DATA SUPPLIED:
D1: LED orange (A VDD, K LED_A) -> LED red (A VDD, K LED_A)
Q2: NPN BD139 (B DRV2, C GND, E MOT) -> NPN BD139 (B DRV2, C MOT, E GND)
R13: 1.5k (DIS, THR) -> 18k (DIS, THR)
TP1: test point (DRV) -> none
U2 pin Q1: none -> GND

---

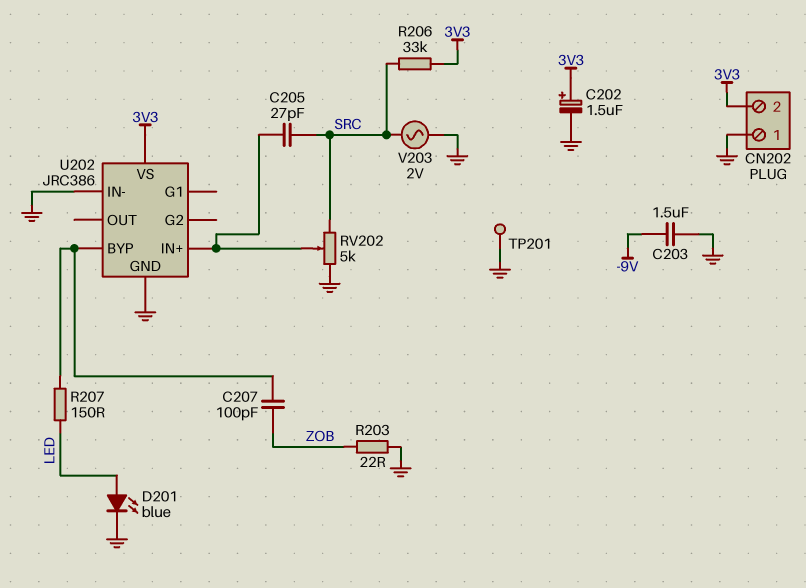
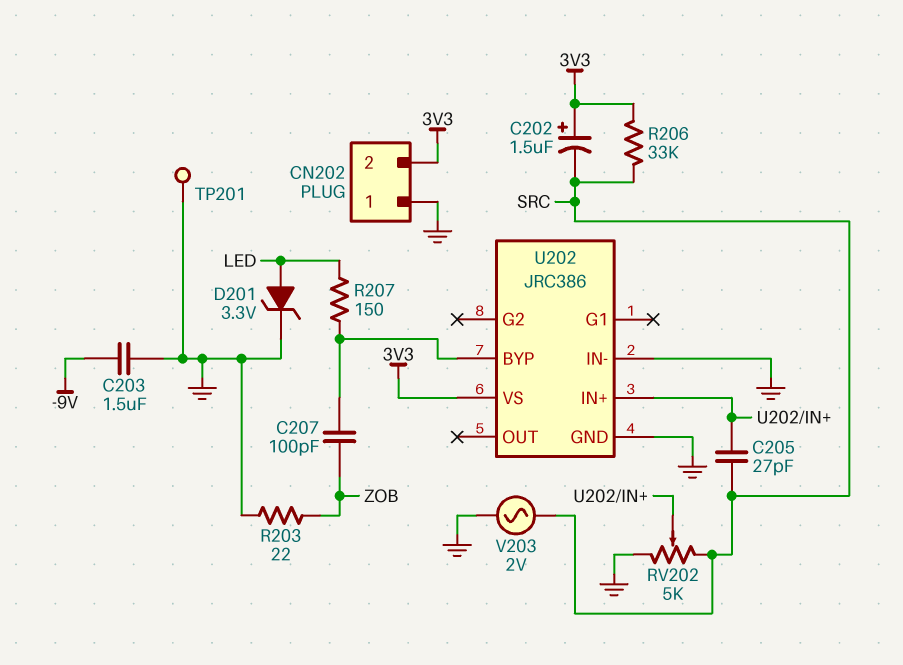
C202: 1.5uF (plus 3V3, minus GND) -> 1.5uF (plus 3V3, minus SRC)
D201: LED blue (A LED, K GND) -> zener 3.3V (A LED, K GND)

WORK INSTRUCTIONS: Work through the records above. Copy every line with the string "none".

YOUR RESPONSE:
TP1: test point (DRV) -> none
U2 pin Q1: none -> GND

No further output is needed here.